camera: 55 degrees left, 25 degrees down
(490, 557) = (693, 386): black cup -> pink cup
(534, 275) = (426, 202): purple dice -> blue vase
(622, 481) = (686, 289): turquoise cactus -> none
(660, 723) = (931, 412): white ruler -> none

-------

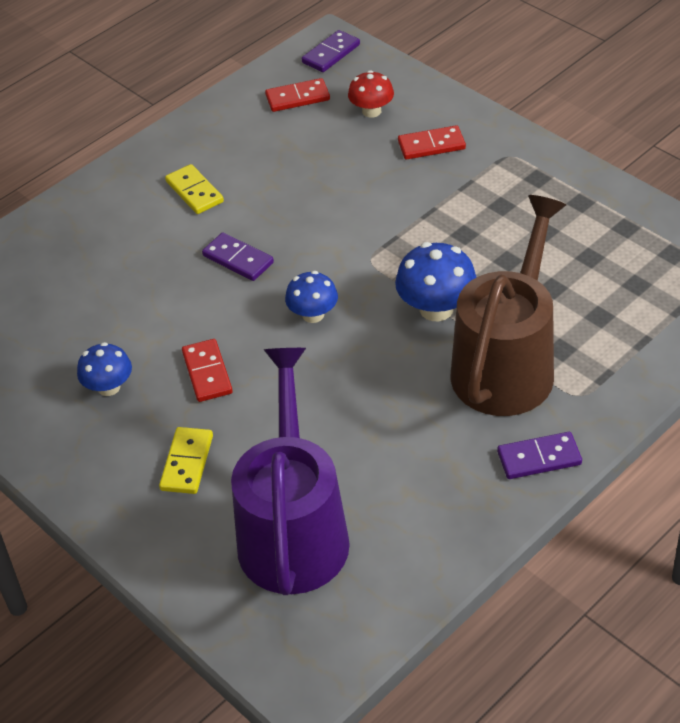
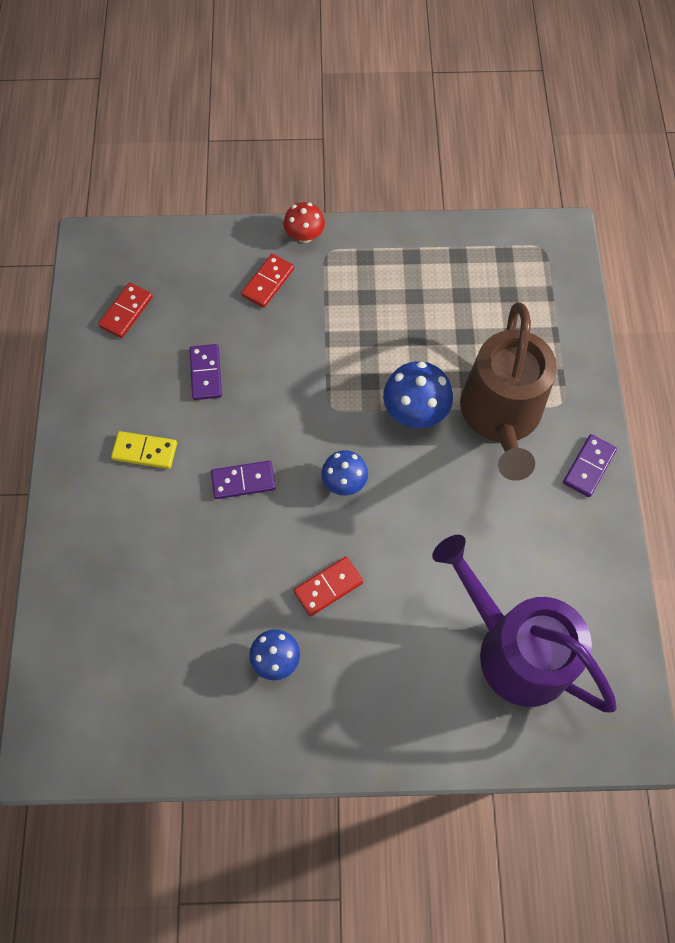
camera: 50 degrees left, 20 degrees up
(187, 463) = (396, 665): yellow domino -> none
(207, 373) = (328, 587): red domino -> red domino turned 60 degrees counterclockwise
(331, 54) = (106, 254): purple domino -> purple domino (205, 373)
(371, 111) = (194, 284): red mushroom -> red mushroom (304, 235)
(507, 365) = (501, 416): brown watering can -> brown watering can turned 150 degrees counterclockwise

-------

◆ Your goal:
Using the entries above, repeat only the lines from the one containing "camera: 55 degrees left, 25 degrees down" through the one containing "(660, 723) = (931, 412): white ruler -> none", end lines included.

◆ Output below:
camera: 55 degrees left, 25 degrees down
(490, 557) = (693, 386): black cup -> pink cup
(534, 275) = (426, 202): purple dice -> blue vase
(622, 481) = (686, 289): turquoise cactus -> none
(660, 723) = (931, 412): white ruler -> none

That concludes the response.